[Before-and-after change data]
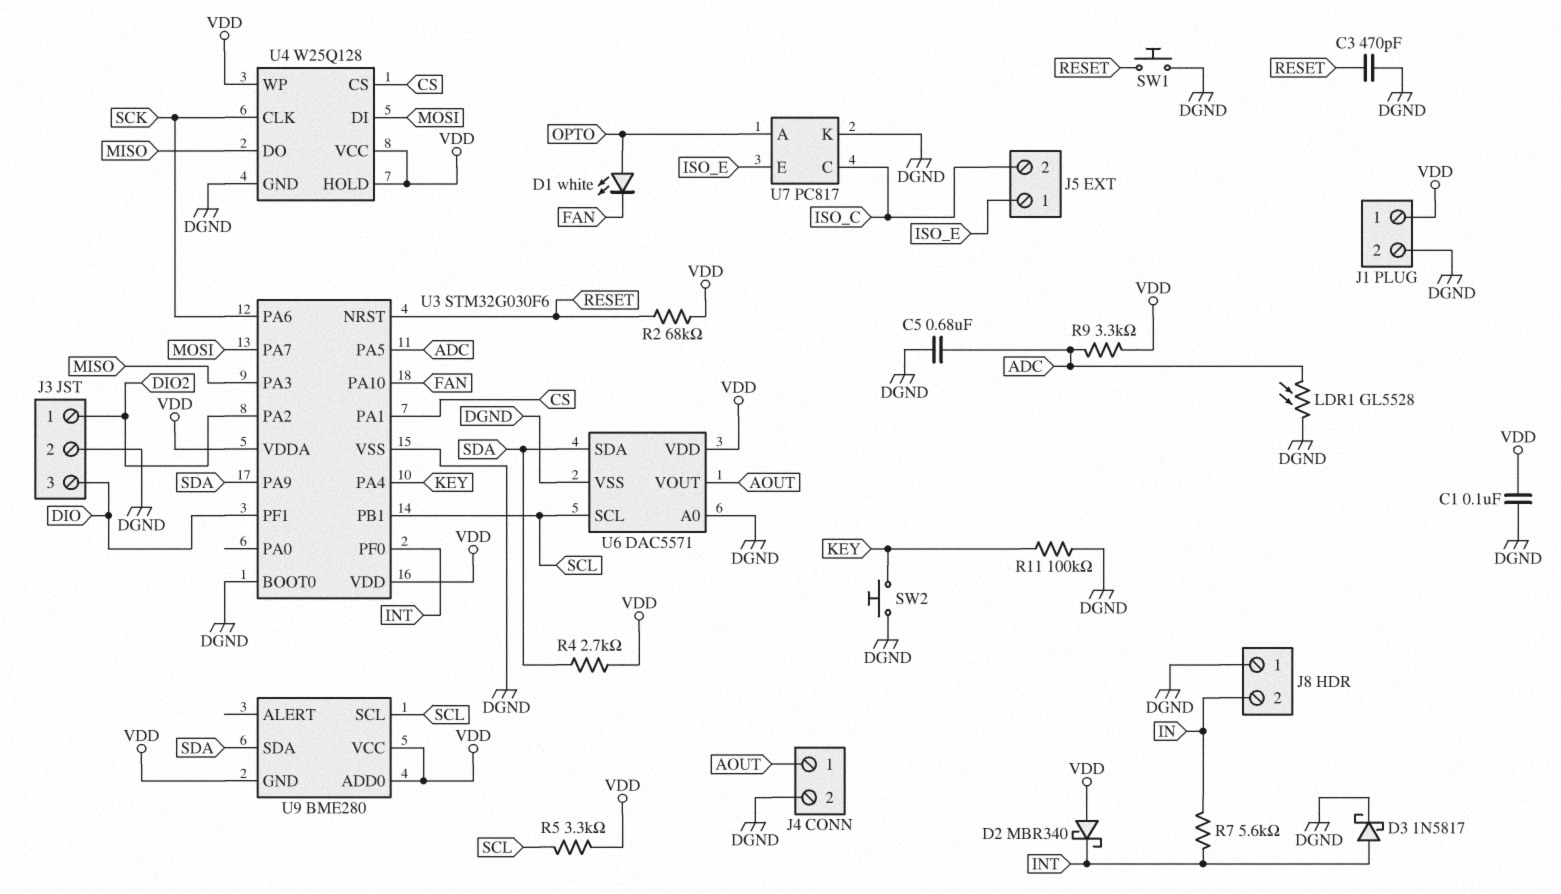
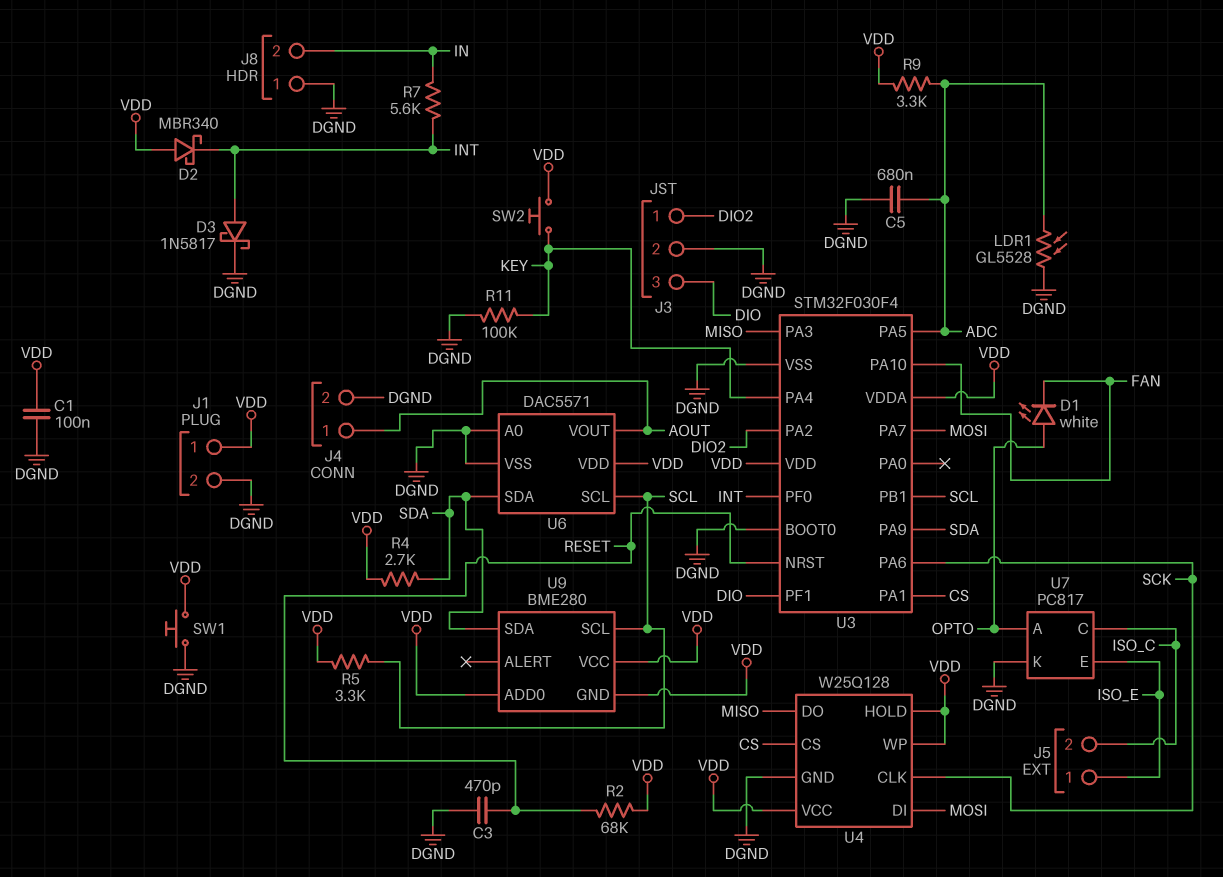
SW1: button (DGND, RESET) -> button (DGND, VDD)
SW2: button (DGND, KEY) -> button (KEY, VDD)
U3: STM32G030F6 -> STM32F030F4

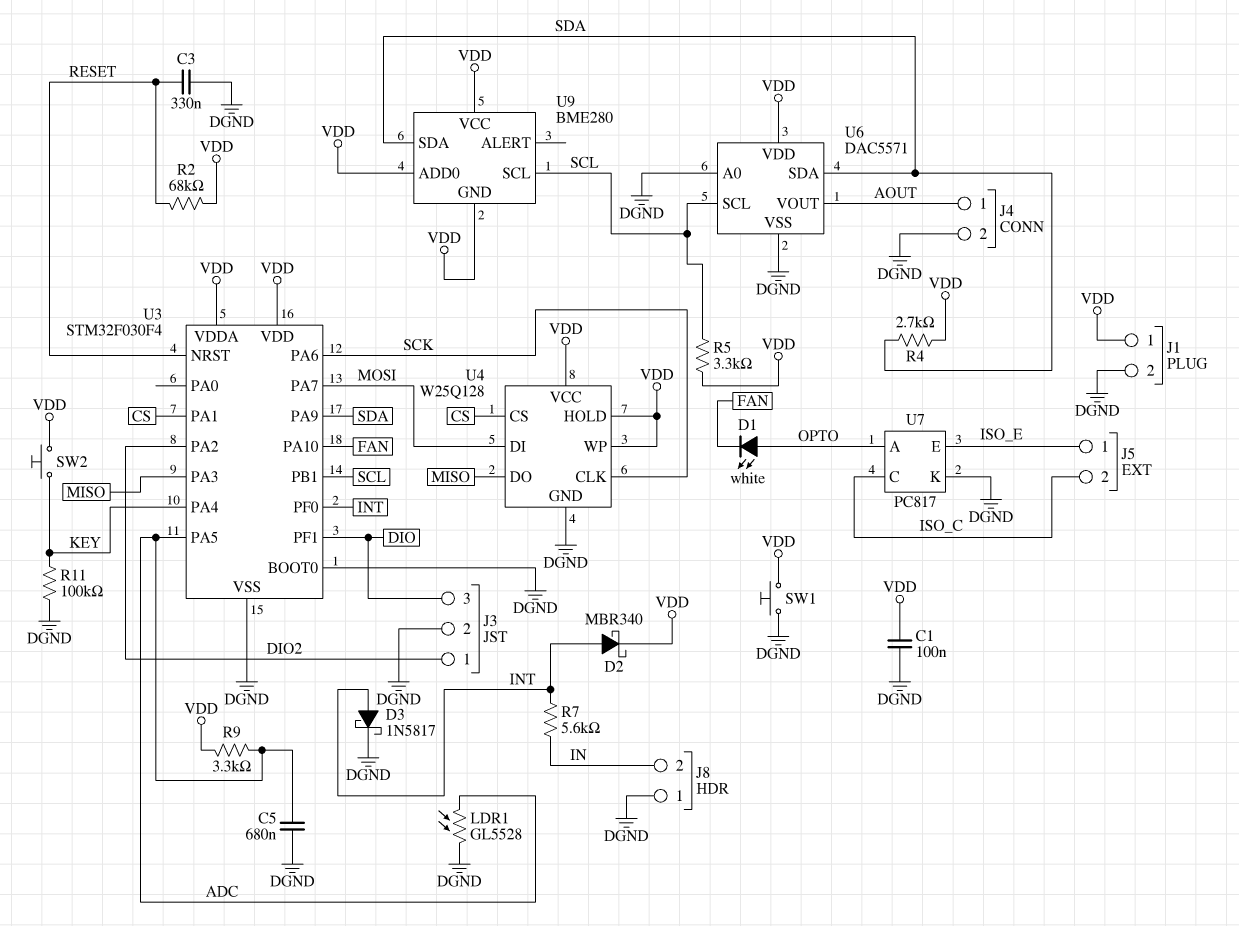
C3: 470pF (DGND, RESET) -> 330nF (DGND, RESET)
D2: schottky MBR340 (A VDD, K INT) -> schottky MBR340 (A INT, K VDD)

* * *

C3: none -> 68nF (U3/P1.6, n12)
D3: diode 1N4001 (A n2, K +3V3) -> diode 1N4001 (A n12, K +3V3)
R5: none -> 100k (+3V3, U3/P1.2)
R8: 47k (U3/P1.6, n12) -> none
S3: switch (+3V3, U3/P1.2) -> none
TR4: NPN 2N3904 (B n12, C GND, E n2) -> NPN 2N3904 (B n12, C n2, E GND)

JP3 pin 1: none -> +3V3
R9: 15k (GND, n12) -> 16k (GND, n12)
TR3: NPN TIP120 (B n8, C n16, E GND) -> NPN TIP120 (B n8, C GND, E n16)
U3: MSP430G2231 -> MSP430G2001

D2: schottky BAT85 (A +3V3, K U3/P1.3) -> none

* * *

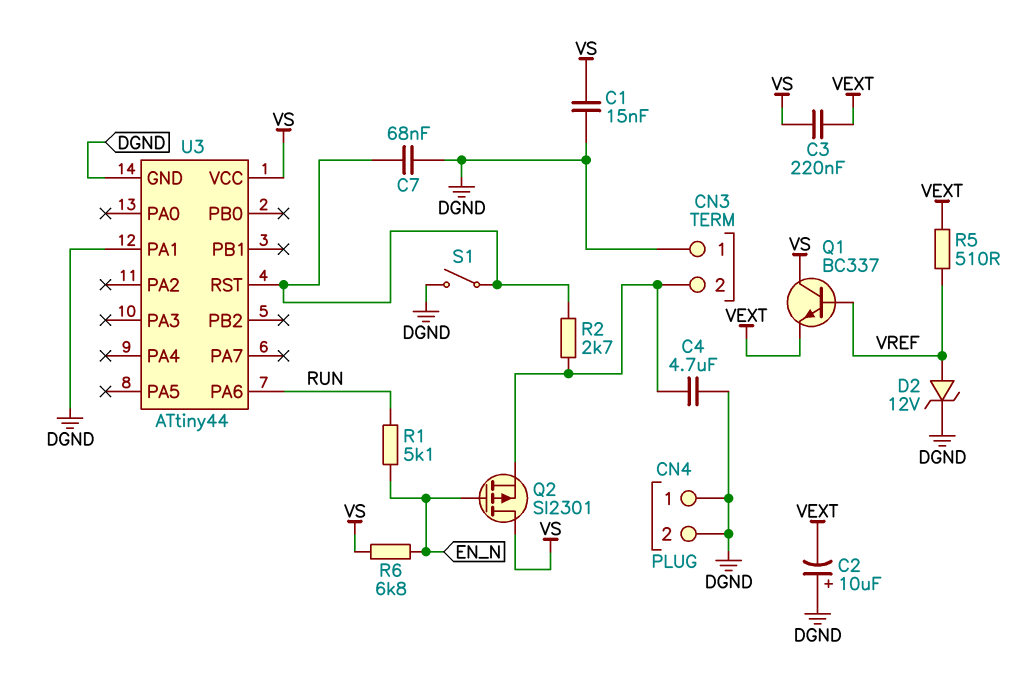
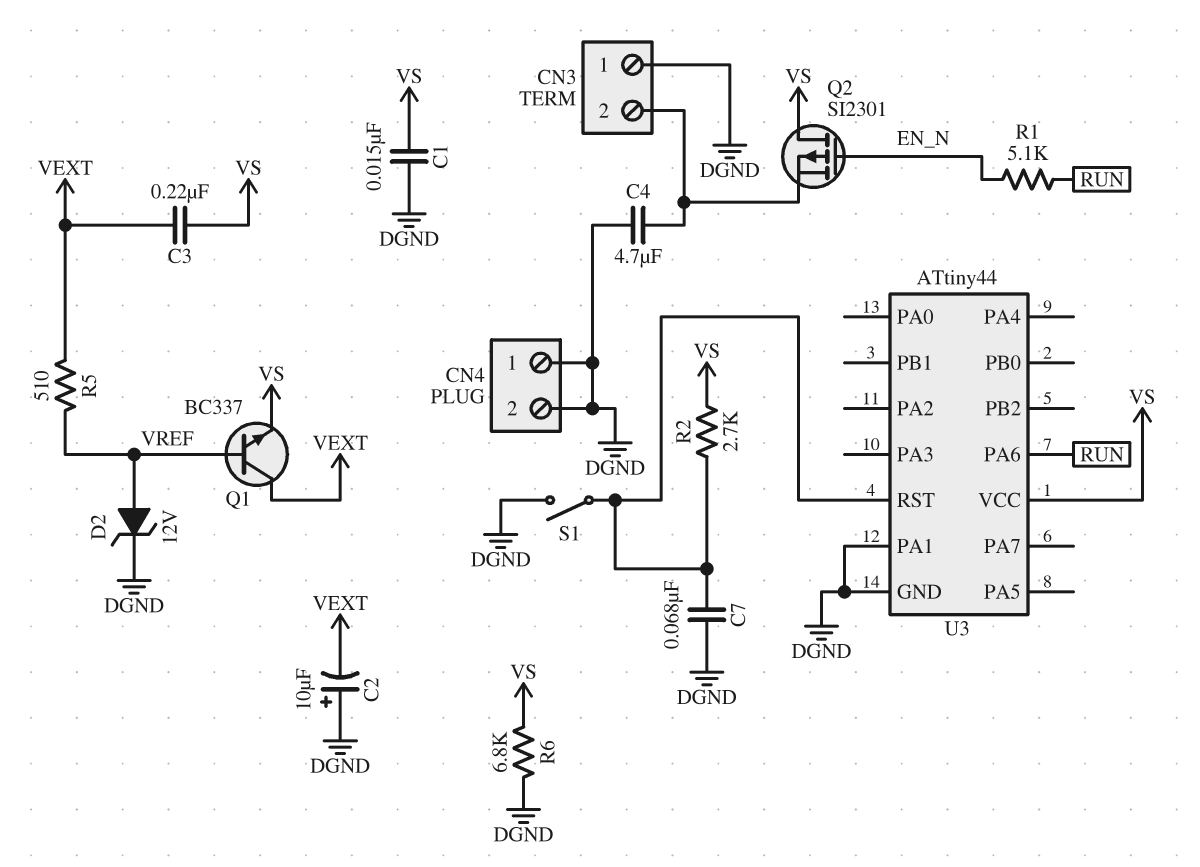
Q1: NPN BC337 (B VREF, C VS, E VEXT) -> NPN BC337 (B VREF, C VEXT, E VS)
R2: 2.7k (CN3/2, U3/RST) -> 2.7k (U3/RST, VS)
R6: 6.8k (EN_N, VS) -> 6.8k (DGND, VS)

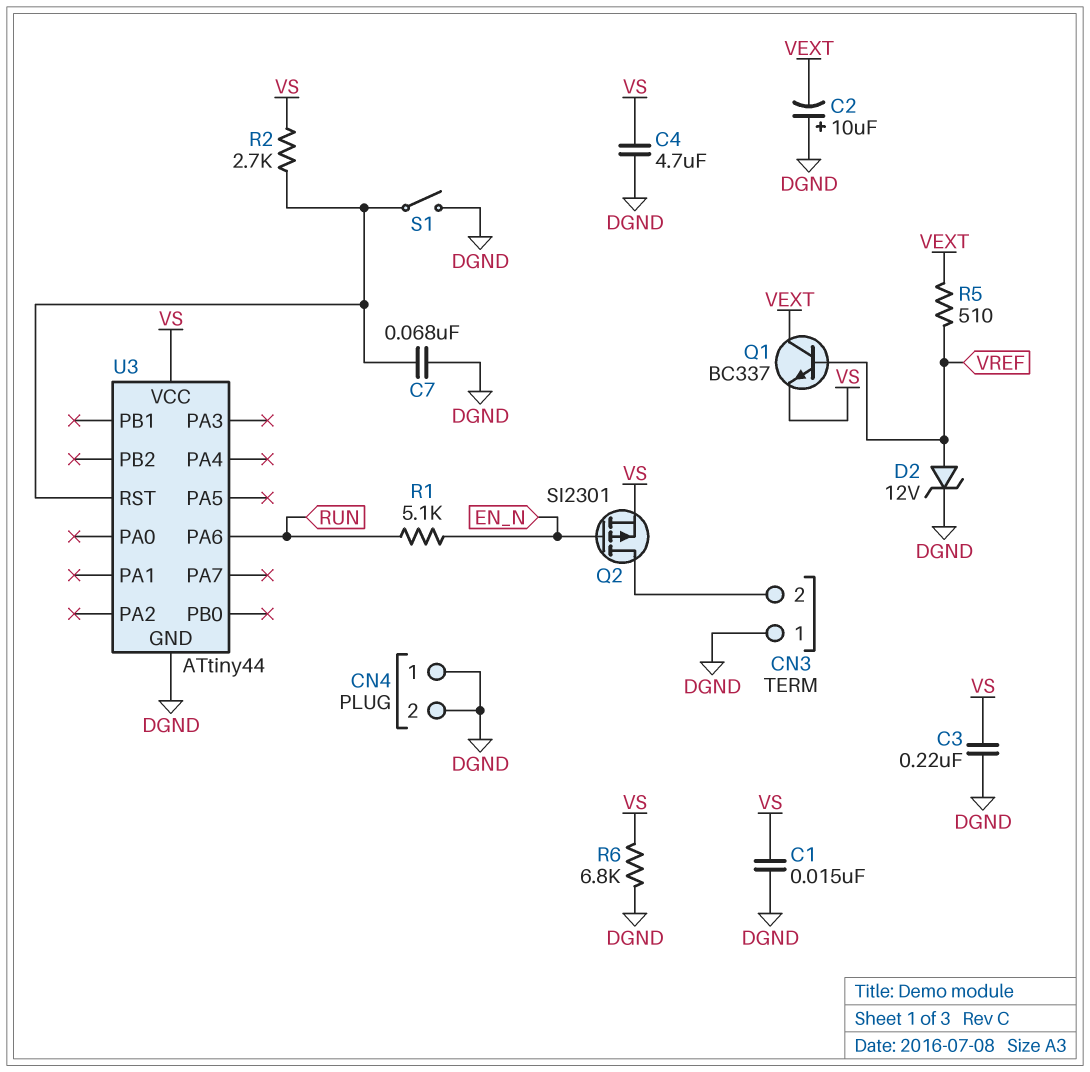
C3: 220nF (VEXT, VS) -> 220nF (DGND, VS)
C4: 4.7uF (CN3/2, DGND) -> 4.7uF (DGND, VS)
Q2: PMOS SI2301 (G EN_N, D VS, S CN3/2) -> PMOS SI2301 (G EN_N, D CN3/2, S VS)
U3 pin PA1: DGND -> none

- _EXERCISE GOAL_
Above are entries with pictures among them. Write out exactly the lines from the one containing "Q1: NPN BC337" through the one containing "U3 pin PA1: DGND -> none", ends included, and leave those pictures out.

- _SOLUTION TO THE EXERCISE_
Q1: NPN BC337 (B VREF, C VS, E VEXT) -> NPN BC337 (B VREF, C VEXT, E VS)
R2: 2.7k (CN3/2, U3/RST) -> 2.7k (U3/RST, VS)
R6: 6.8k (EN_N, VS) -> 6.8k (DGND, VS)

C3: 220nF (VEXT, VS) -> 220nF (DGND, VS)
C4: 4.7uF (CN3/2, DGND) -> 4.7uF (DGND, VS)
Q2: PMOS SI2301 (G EN_N, D VS, S CN3/2) -> PMOS SI2301 (G EN_N, D CN3/2, S VS)
U3 pin PA1: DGND -> none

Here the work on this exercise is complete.